---------- MATERIAL FOR THE TASK

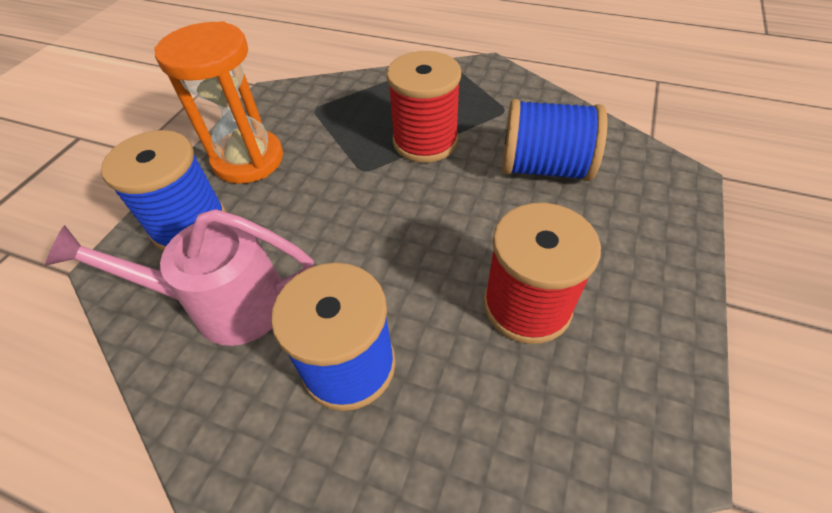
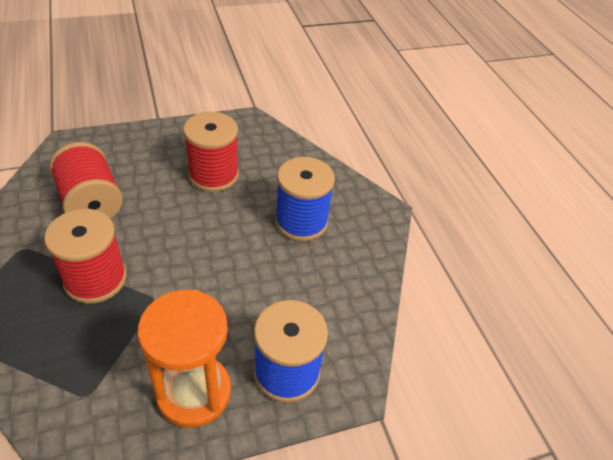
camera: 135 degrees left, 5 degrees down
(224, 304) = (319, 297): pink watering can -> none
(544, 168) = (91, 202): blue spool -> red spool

--------------------
---------- MATERIAL FOR THE TASK

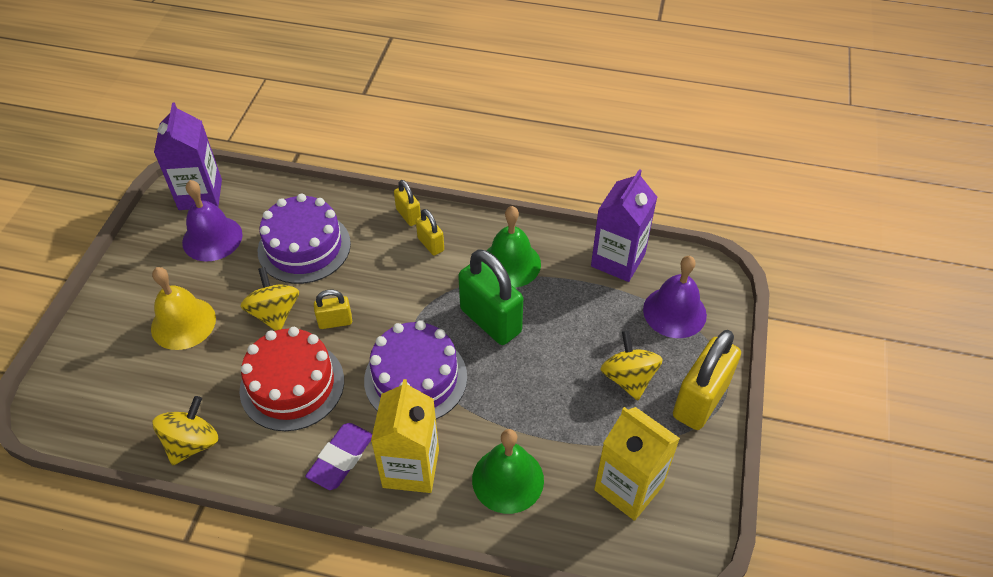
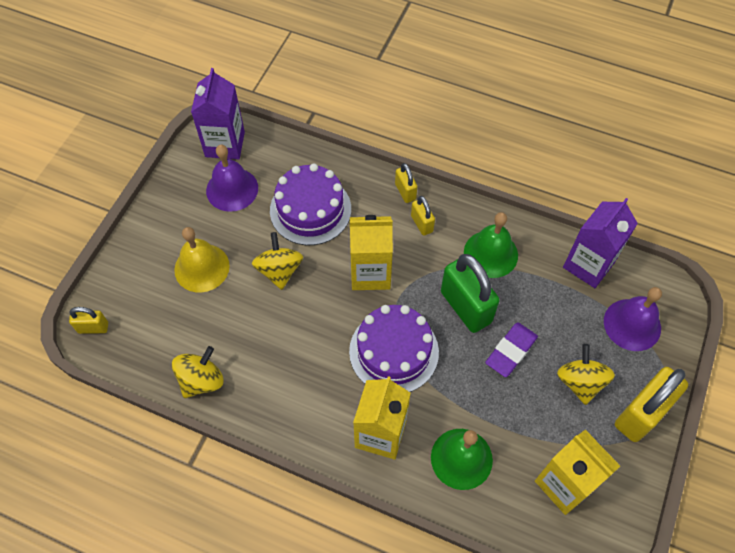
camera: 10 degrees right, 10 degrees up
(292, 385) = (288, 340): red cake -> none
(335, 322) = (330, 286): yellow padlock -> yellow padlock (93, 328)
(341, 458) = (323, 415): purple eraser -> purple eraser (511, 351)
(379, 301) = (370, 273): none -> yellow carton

--------------------

ASSIGNMENT:
For the data above, give the number of lines in which the word "degrees" appears, and nothing more.

YOUR RESPONSE:
2